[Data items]

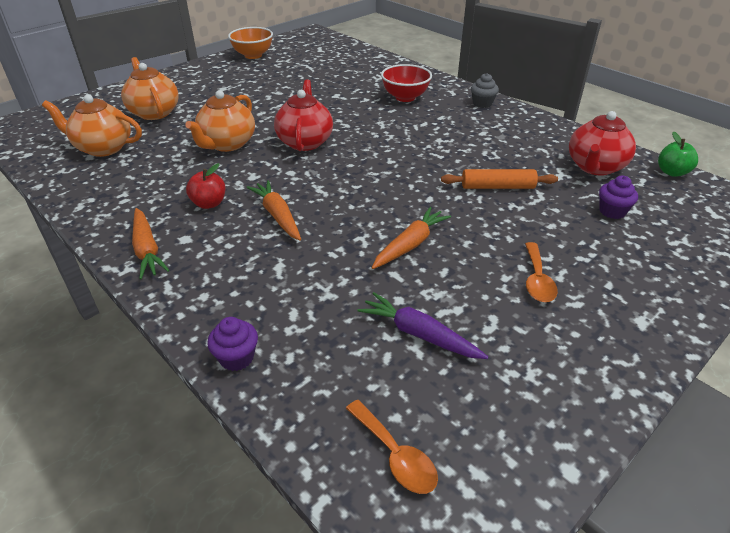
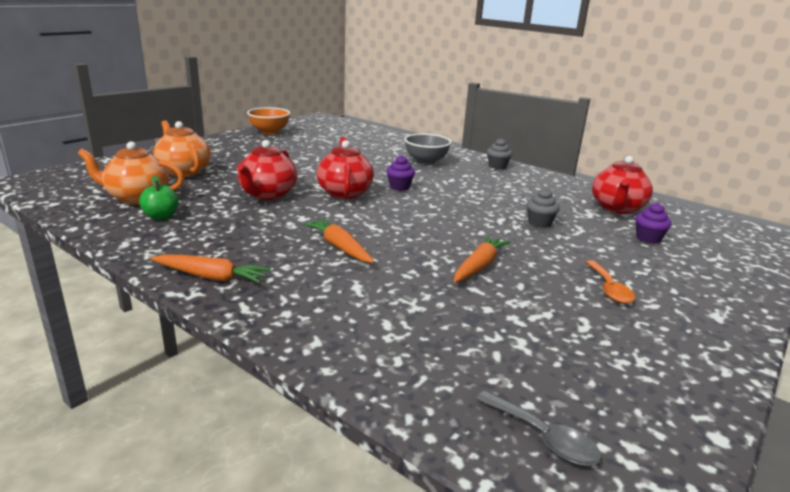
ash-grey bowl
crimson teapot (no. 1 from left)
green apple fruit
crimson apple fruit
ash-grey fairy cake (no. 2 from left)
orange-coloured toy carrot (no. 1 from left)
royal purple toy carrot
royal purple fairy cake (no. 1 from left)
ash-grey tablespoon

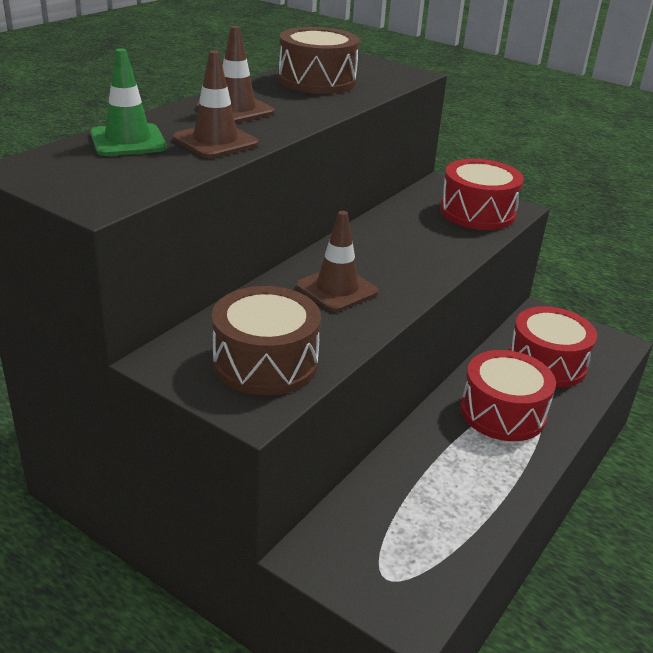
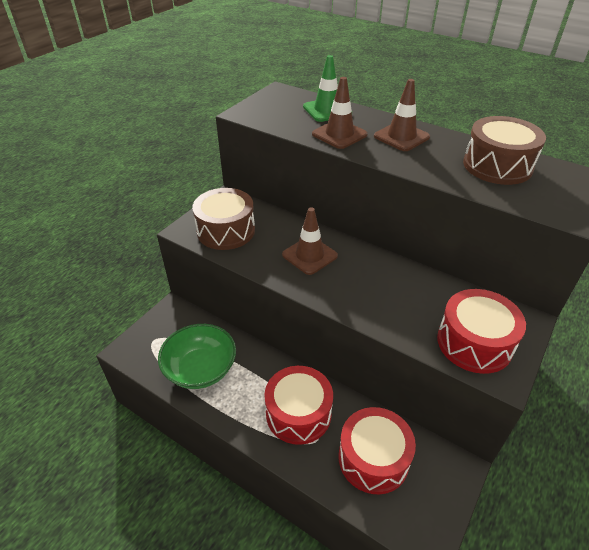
green bowl

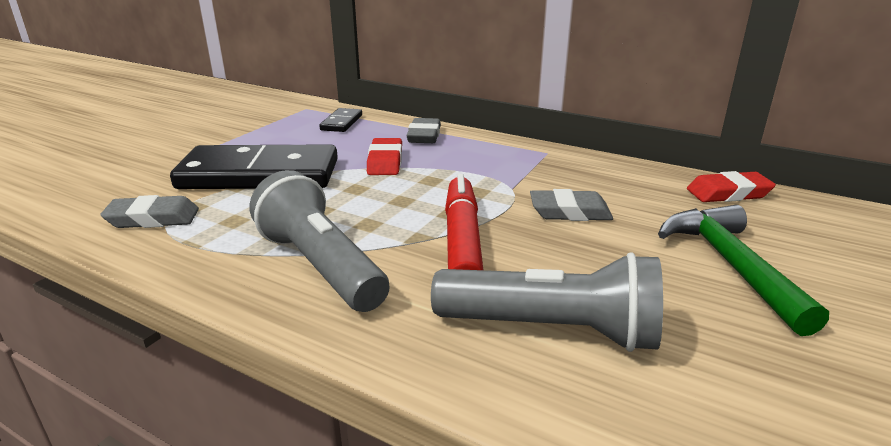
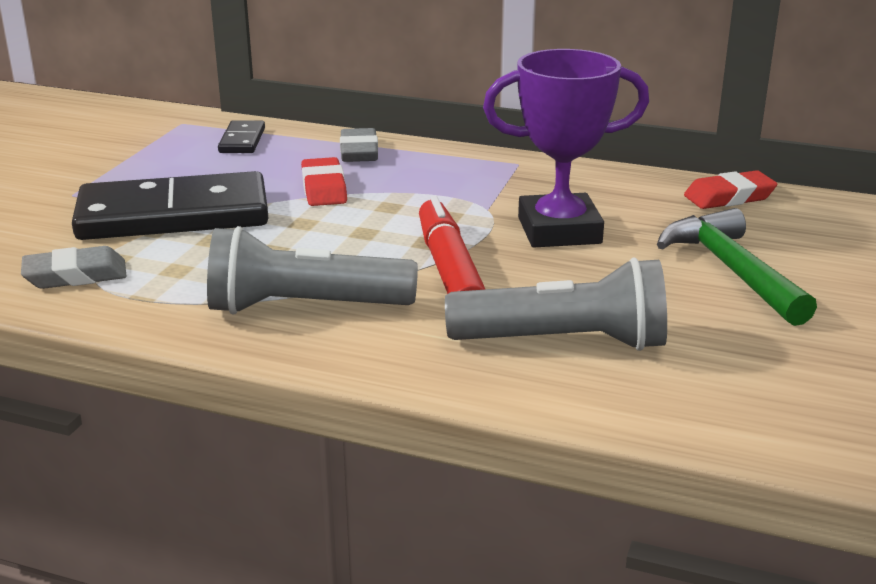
ash-grey pocket torch (no. 1 from left)
royal purple trophy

• _Directions for this task_: Check all the records above and select each line where the string "fruit" is found.

• _Completed task_:
green apple fruit
crimson apple fruit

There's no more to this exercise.